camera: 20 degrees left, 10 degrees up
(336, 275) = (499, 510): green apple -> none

====

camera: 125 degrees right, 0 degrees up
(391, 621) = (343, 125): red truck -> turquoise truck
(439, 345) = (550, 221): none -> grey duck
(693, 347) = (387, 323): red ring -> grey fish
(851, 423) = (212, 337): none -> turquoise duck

====

Problem:
From the records above, give again exactly the lines running from the line with "(693, 347) = (387, 323): red" to the line with "(851, 423) = (212, 337): none", inclusive.

Your response:
(693, 347) = (387, 323): red ring -> grey fish
(851, 423) = (212, 337): none -> turquoise duck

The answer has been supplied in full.